>>>

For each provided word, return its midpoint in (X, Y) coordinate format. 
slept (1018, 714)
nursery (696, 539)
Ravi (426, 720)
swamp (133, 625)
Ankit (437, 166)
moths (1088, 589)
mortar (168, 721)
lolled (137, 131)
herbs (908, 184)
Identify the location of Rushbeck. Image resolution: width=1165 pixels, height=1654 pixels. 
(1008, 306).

<<<

• **What this task involves**:
Please copy the items word for word, starting at the line that contains "herbs (908, 184)" and ending with the final line of the items.

• **Solution for this exercise**:
herbs (908, 184)
Identify the location of Rushbeck. Image resolution: width=1165 pixels, height=1654 pixels. 
(1008, 306).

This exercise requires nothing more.